# TASK REQUIREMENTS:
Each record that follows should be repeated exactly, minus any images.
(ENTRIES SHOWN begins)
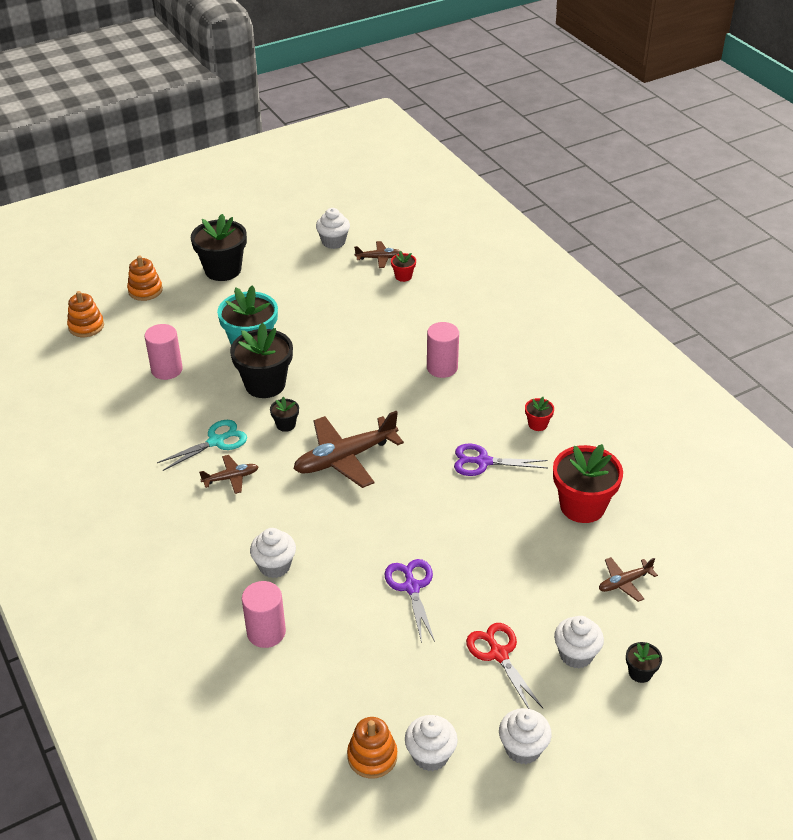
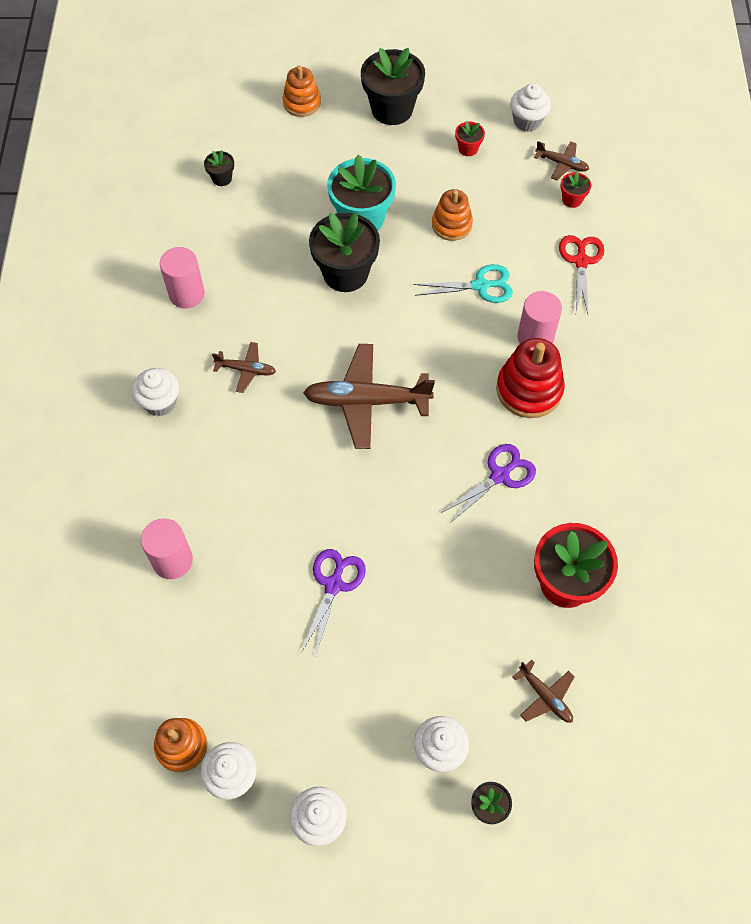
camera: 30 degrees right, 20 degrees up
orange stacking toy [67,291,104,337] -> orange stacking toy moved to [432,189,473,241]
pink cylinder [145,324,183,380] -> pink cylinder moved to [160,247,205,308]
turquoise scissors [157,420,247,471] -> turquoise scissors moved to [414,264,513,303]
white cupcake [250,528,296,578] -> white cupcake moved to [132,368,179,416]
black flower pot [270,397,299,432] -> black flower pot moved to [204,150,234,186]
purple scissors [454,444,548,476] -> purple scissors turned 105 degrees clockwise [441,444,536,523]
red scissors [466,623,543,709] -> red scissors moved to [559,235,604,314]
red flower pot [525,397,554,431] -> red flower pot moved to [455,121,485,156]
brown plane [599,557,658,602] -> brown plane turned 135 degrees counterclockwise [513,660,574,723]
none -> red stacking toy [496,338,565,418]

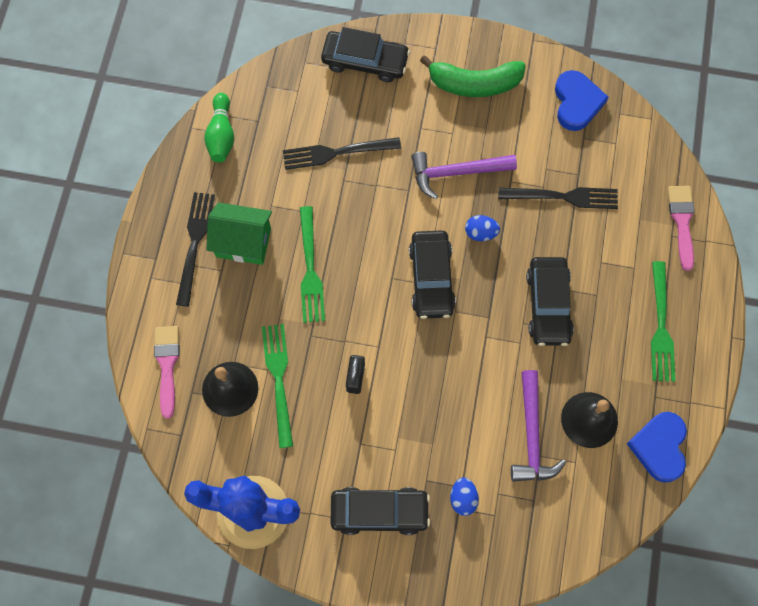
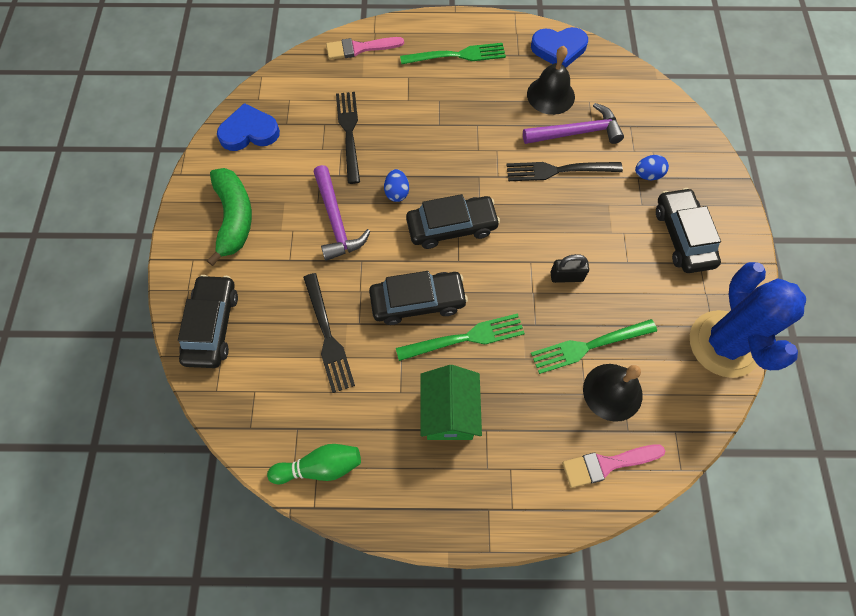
camera: 100 degrees left, 5 degrees down
black fork [176,192,215,307] -> black fork moved to [506,162,623,181]
black car [526,257,574,346] -> black car moved to [369,271,468,325]

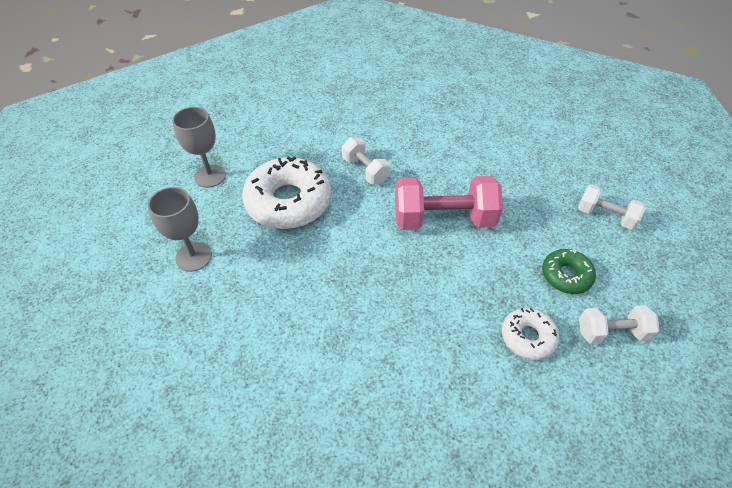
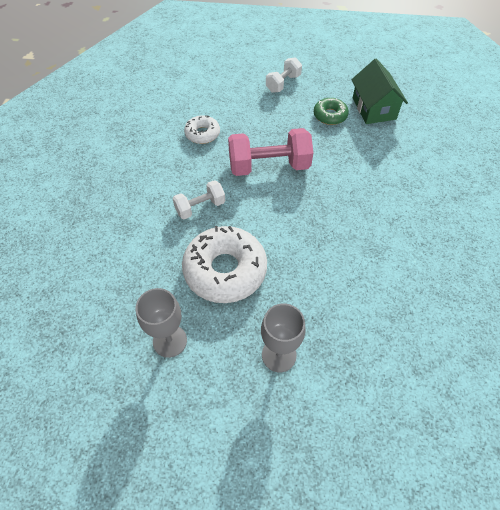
camera: 80 degrees left, 5 degrees up
pink dumbbell [395,176,503,230] -> pink dumbbell turned 75 degrees clockwise [228,128,313,176]
white donut [502,308,559,360] -> white donut moved to [184,115,220,144]
white dumbbell [579,305,660,344] -> green house [351,58,408,124]

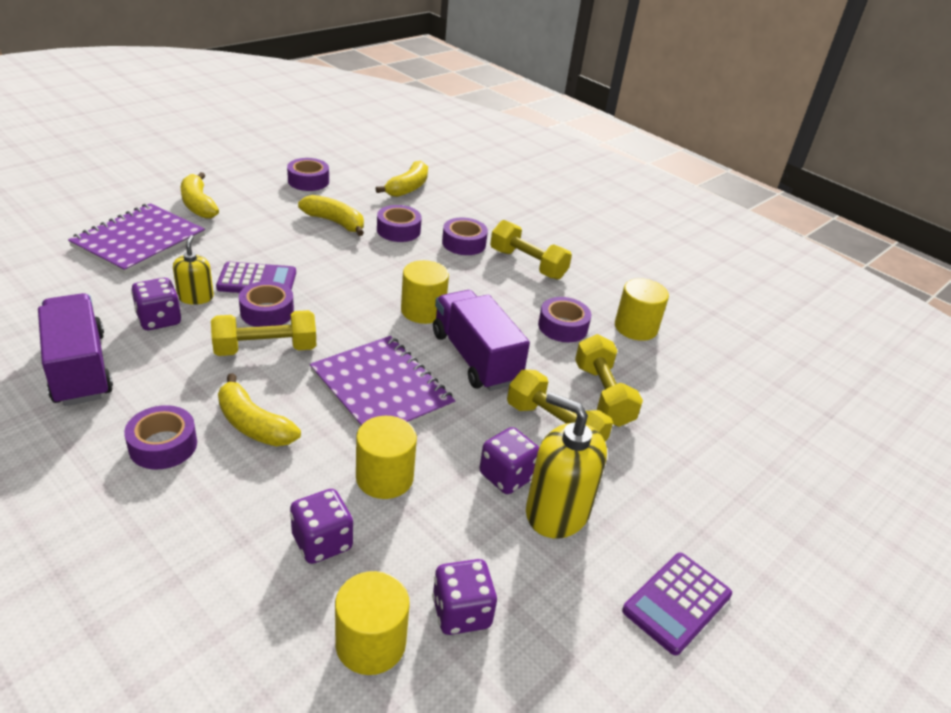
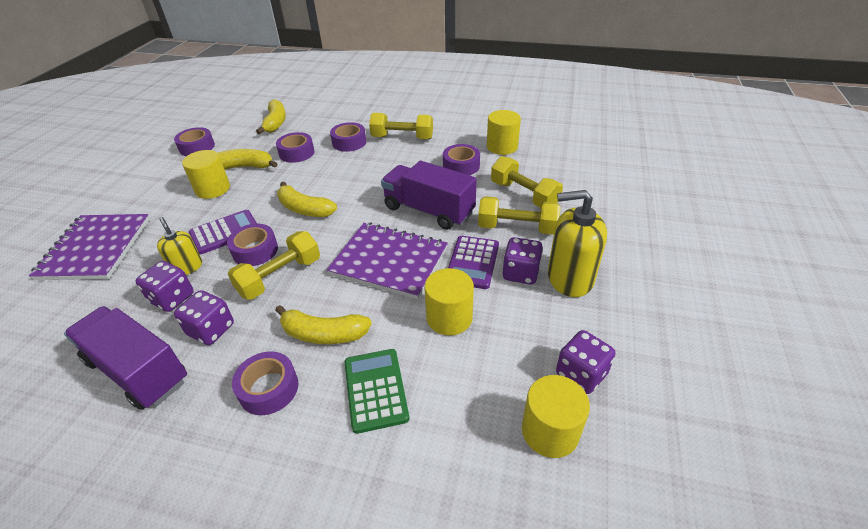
camera: 25 degrees left, 5 degrees up
yellow banana [181,172,219,219] -> yellow banana moved to [277,182,337,217]
purple dice [290,489,353,564] -> purple dice moved to [174,290,234,345]
yellow cylinder [401,260,449,324] -> yellow cylinder moved to [182,150,230,199]
purple calculator [622,553,732,655] -> purple calculator moved to [448,236,499,289]
none -> green calculator [345,349,409,434]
(ENTRIES SHOWN ends)
# THE ANSWER:
camera: 30 degrees right, 20 degrees up
orange stacking toy [67,291,104,337] -> orange stacking toy moved to [432,189,473,241]
pink cylinder [145,324,183,380] -> pink cylinder moved to [160,247,205,308]
turquoise scissors [157,420,247,471] -> turquoise scissors moved to [414,264,513,303]
white cupcake [250,528,296,578] -> white cupcake moved to [132,368,179,416]
black flower pot [270,397,299,432] -> black flower pot moved to [204,150,234,186]
purple scissors [454,444,548,476] -> purple scissors turned 105 degrees clockwise [441,444,536,523]
red scissors [466,623,543,709] -> red scissors moved to [559,235,604,314]
red flower pot [525,397,554,431] -> red flower pot moved to [455,121,485,156]
brown plane [599,557,658,602] -> brown plane turned 135 degrees counterclockwise [513,660,574,723]
none -> red stacking toy [496,338,565,418]

camera: 100 degrees left, 5 degrees down
black fork [176,192,215,307] -> black fork moved to [506,162,623,181]
black car [526,257,574,346] -> black car moved to [369,271,468,325]

camera: 80 degrees left, 5 degrees up
pink dumbbell [395,176,503,230] -> pink dumbbell turned 75 degrees clockwise [228,128,313,176]
white donut [502,308,559,360] -> white donut moved to [184,115,220,144]
white dumbbell [579,305,660,344] -> green house [351,58,408,124]

camera: 25 degrees left, 5 degrees up
yellow banana [181,172,219,219] -> yellow banana moved to [277,182,337,217]
purple dice [290,489,353,564] -> purple dice moved to [174,290,234,345]
yellow cylinder [401,260,449,324] -> yellow cylinder moved to [182,150,230,199]
purple calculator [622,553,732,655] -> purple calculator moved to [448,236,499,289]
none -> green calculator [345,349,409,434]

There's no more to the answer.